** BRIEF **
Which lines of the entries below contain the string "left"? Copy each one.

** PROVIDED DATA **

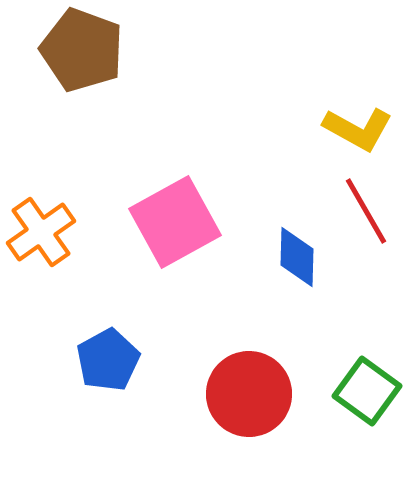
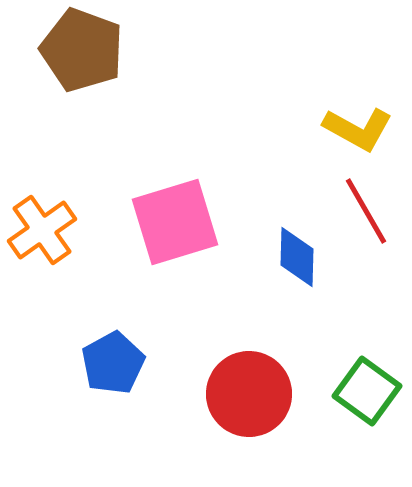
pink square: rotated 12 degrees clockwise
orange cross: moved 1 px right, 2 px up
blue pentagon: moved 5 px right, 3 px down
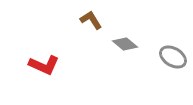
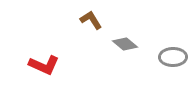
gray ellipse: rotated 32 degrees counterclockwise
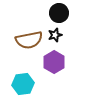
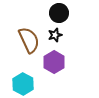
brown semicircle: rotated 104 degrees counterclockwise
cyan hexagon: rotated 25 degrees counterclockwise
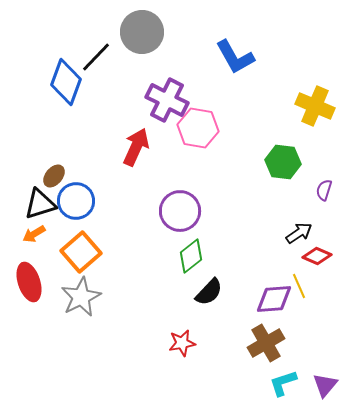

--

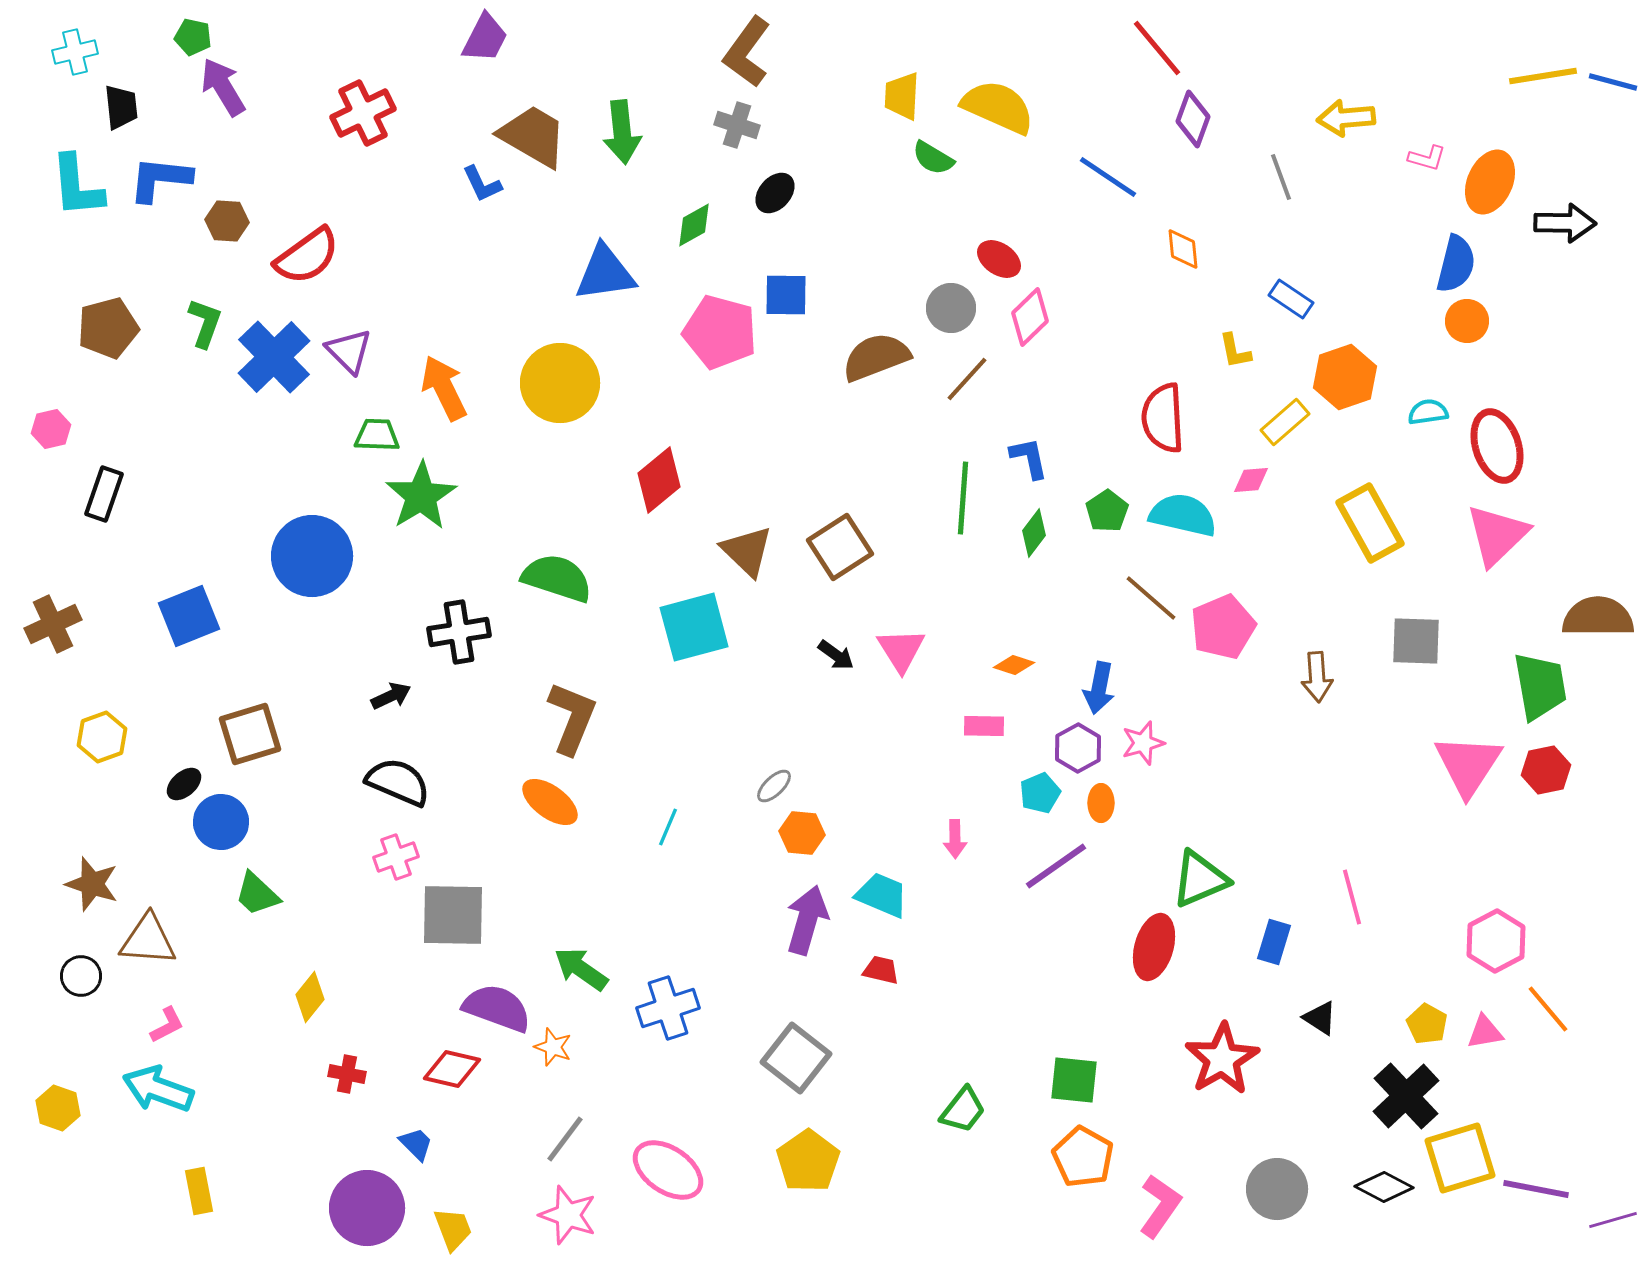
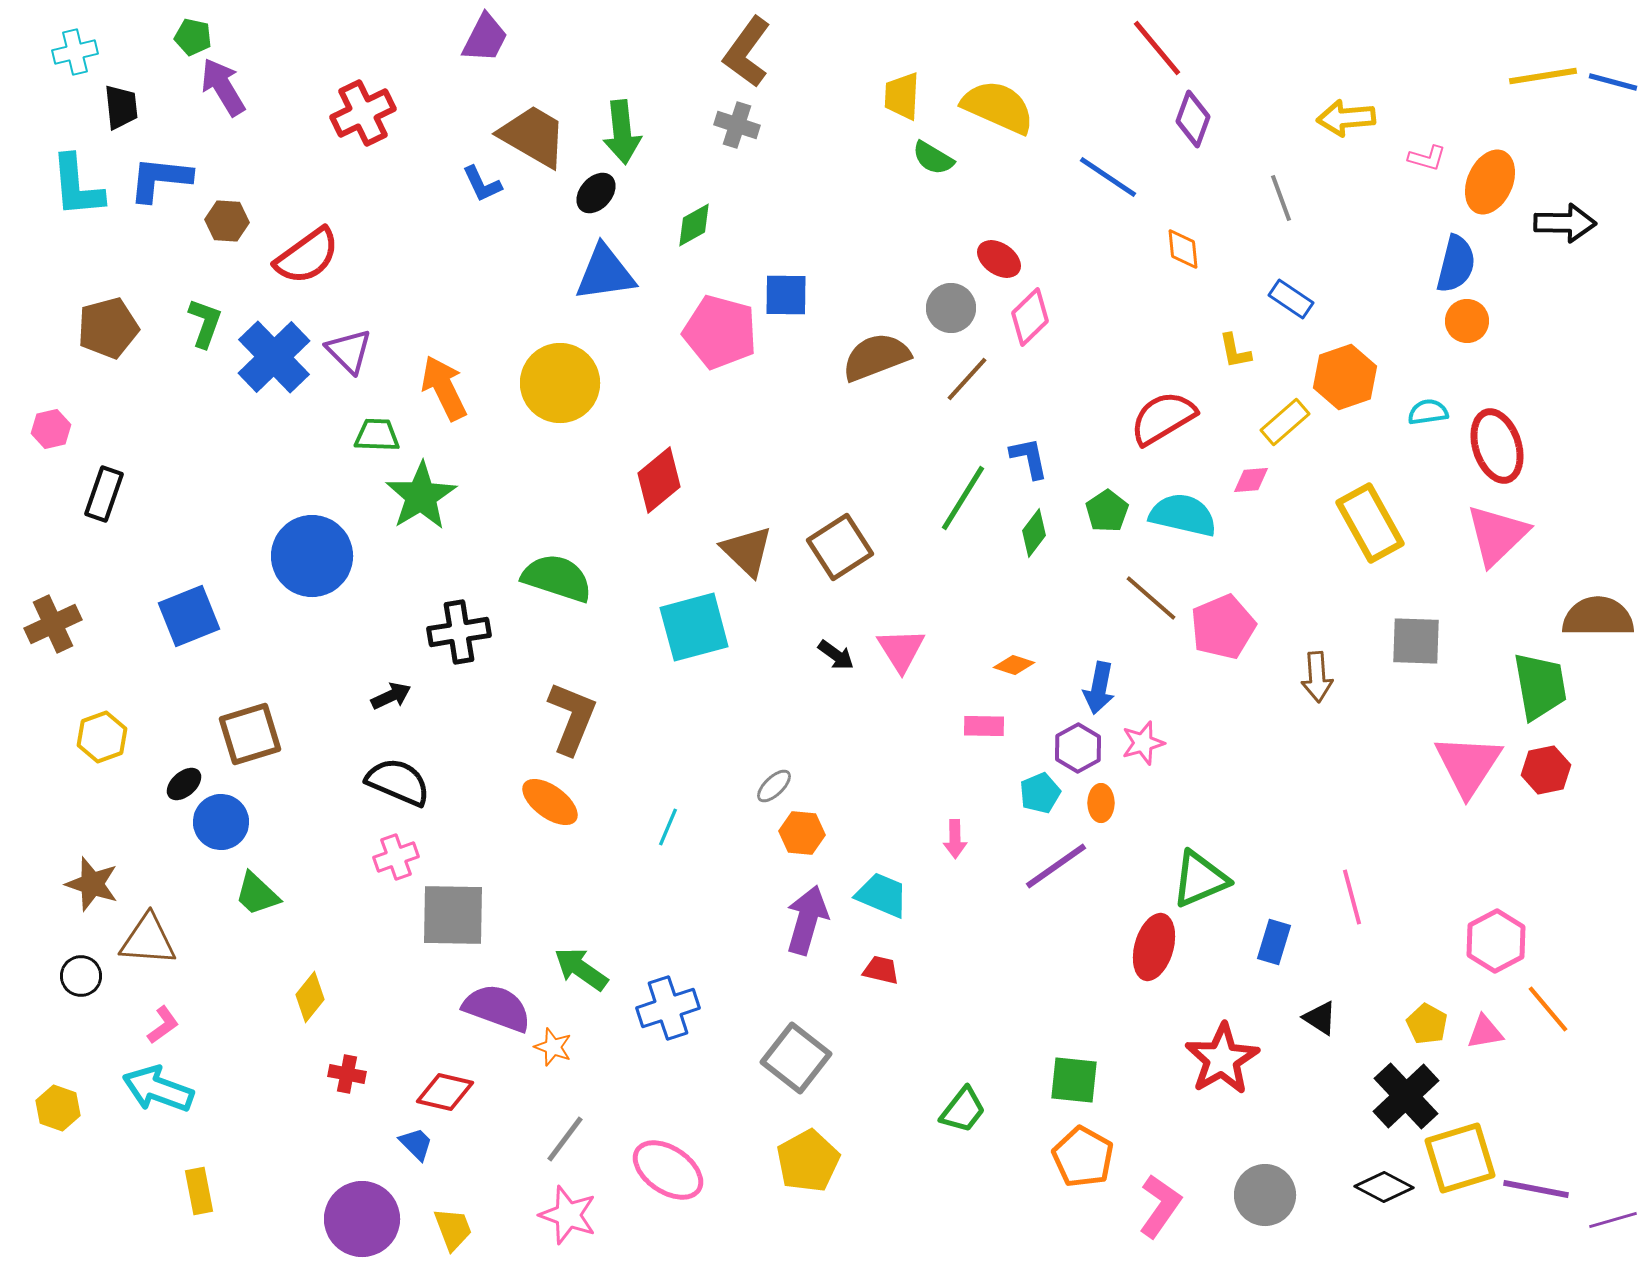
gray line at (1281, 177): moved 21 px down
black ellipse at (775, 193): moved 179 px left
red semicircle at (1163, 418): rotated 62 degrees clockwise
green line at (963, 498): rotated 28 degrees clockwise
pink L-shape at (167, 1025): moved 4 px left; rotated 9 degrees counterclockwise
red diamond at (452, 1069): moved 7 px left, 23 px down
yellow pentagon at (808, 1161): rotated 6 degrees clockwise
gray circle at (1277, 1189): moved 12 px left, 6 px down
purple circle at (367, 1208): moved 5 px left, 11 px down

** FINAL ANSWER **
black ellipse at (775, 193): moved 179 px left
pink L-shape at (167, 1025): moved 4 px left; rotated 9 degrees counterclockwise
red diamond at (452, 1069): moved 7 px left, 23 px down
gray circle at (1277, 1189): moved 12 px left, 6 px down
purple circle at (367, 1208): moved 5 px left, 11 px down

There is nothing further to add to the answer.